EXERCISE DETAILS -> Each line of the listing below, from the very first to the one that contains "193, 529, 271", is to be retyped exactly as it stands.

DATA SUPPLIED ->
▽
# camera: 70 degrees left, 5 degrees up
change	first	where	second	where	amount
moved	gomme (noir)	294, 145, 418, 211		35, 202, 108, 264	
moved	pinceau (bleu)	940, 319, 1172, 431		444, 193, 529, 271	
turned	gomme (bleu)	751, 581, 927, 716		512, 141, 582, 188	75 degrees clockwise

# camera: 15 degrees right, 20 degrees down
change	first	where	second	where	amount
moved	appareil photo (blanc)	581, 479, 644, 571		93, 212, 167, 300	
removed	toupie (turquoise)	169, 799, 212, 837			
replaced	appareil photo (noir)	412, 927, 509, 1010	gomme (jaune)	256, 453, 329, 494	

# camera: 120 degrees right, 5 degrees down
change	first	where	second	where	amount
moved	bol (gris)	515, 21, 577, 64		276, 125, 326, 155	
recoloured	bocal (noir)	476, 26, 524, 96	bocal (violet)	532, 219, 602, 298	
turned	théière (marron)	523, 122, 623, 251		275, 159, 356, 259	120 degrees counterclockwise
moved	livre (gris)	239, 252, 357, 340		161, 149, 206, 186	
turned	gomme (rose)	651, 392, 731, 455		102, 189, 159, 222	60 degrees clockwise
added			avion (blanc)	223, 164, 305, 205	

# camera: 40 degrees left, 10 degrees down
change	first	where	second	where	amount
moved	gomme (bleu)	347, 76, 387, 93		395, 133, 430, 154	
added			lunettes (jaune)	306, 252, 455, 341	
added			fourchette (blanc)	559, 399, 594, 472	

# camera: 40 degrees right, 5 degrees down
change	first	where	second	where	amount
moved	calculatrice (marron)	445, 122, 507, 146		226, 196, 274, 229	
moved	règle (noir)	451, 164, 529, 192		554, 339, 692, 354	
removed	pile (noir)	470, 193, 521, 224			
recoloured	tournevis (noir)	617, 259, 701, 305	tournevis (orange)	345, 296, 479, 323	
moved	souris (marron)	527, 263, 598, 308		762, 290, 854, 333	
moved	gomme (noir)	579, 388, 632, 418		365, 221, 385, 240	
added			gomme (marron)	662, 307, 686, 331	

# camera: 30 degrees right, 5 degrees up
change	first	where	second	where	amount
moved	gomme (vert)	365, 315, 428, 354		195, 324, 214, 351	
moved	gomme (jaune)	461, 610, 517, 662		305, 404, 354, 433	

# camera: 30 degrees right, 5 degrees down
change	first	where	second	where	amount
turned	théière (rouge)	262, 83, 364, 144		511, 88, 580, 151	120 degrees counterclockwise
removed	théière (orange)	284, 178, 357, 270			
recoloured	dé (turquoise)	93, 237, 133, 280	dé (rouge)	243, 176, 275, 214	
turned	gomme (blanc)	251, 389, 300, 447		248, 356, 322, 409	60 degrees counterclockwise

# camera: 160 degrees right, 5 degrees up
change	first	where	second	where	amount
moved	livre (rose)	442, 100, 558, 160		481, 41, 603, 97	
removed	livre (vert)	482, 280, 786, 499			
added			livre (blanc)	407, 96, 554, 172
△
ANSWER TO THE EXERCISE ->
# camera: 70 degrees left, 5 degrees up
change	first	where	second	where	amount
moved	gomme (noir)	294, 145, 418, 211		35, 202, 108, 264	
moved	pinceau (bleu)	940, 319, 1172, 431		444, 193, 529, 271	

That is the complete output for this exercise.